-- GOAL OF THE EXERCISE --
All pictures are to be excluded when the data below is output verbatim.
^^^^^^^^^^^^^^^^
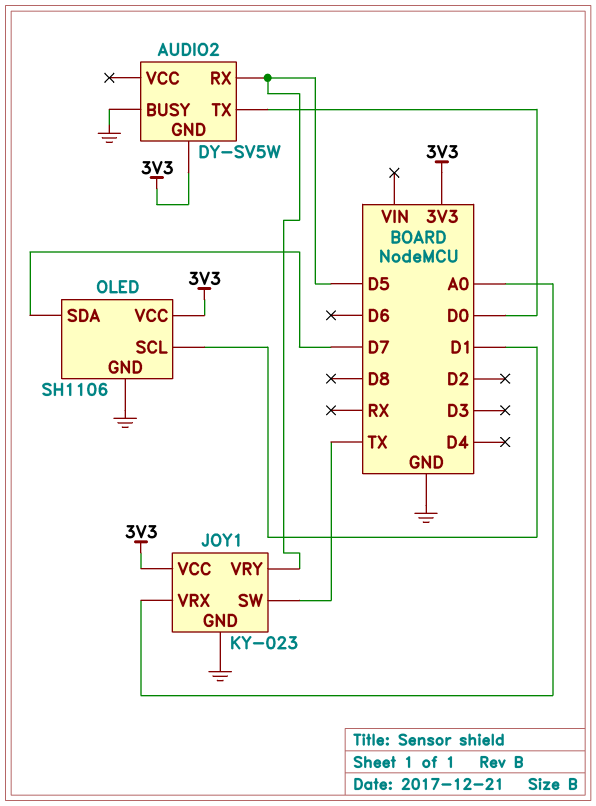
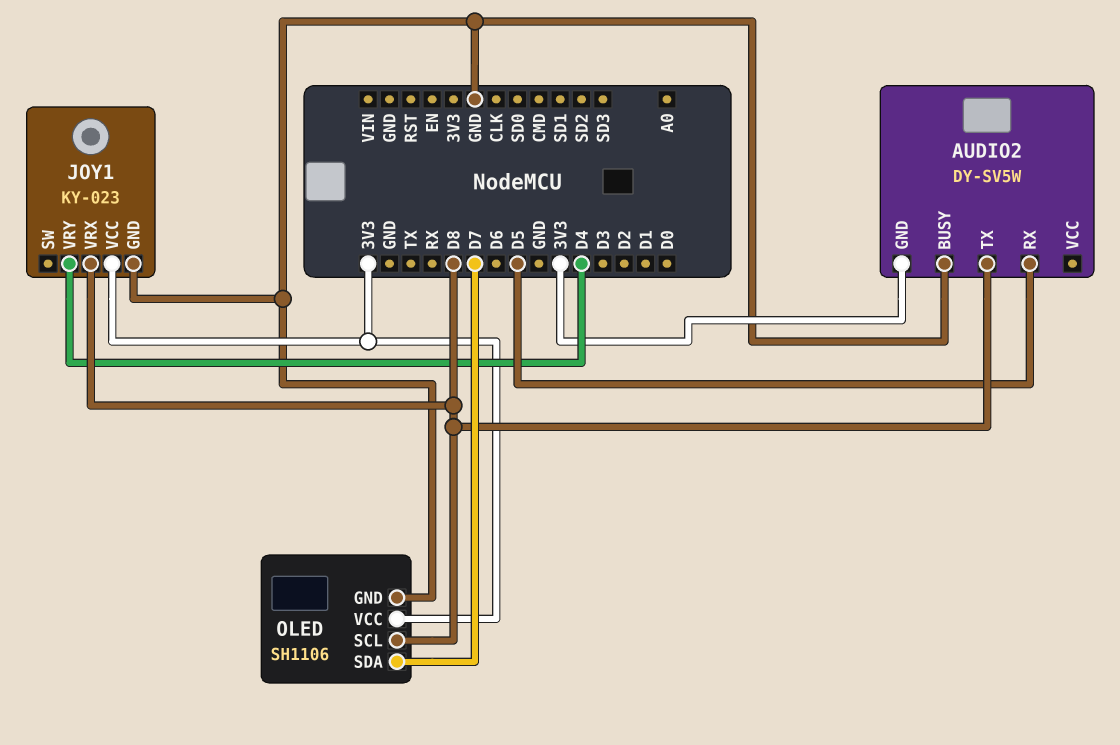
AUDIO2 pin TX: D0 -> D8
JOY1 pin SW: TX -> none
JOY1 pin VRX: A0 -> D8
JOY1 pin VRY: D5 -> D4
OLED pin SCL: D1 -> D8

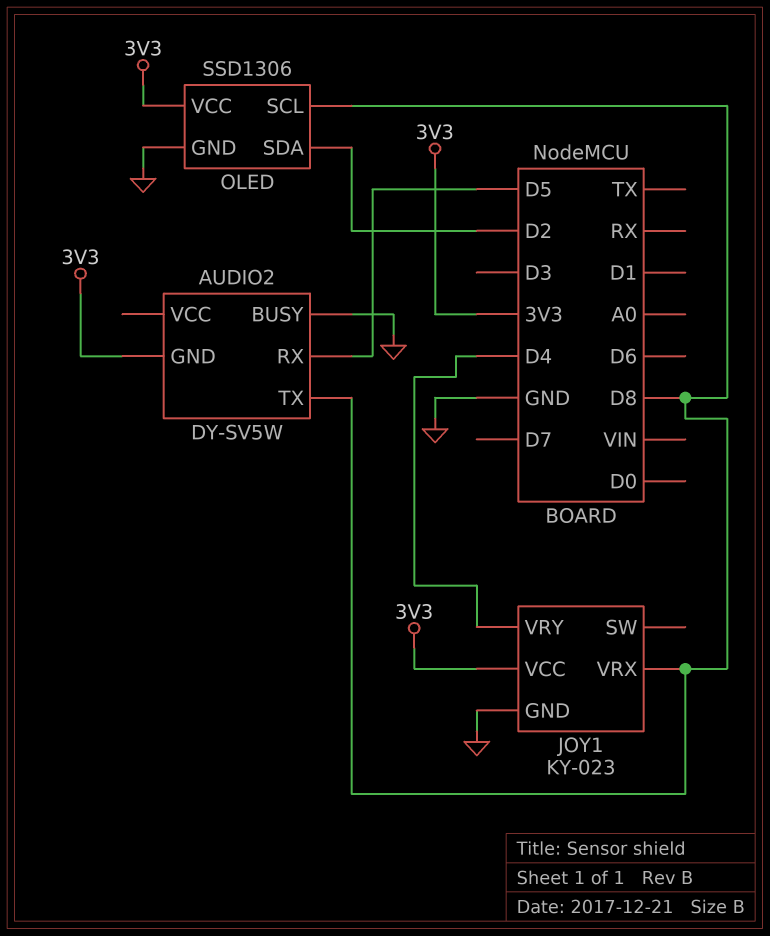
OLED: SH1106 -> SSD1306
OLED pin SDA: D7 -> D2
^^^^^^^^^^^^^^^^
-- SOLUTION TO THIS PROBLEM --
AUDIO2 pin TX: D0 -> D8
JOY1 pin SW: TX -> none
JOY1 pin VRX: A0 -> D8
JOY1 pin VRY: D5 -> D4
OLED pin SCL: D1 -> D8

OLED: SH1106 -> SSD1306
OLED pin SDA: D7 -> D2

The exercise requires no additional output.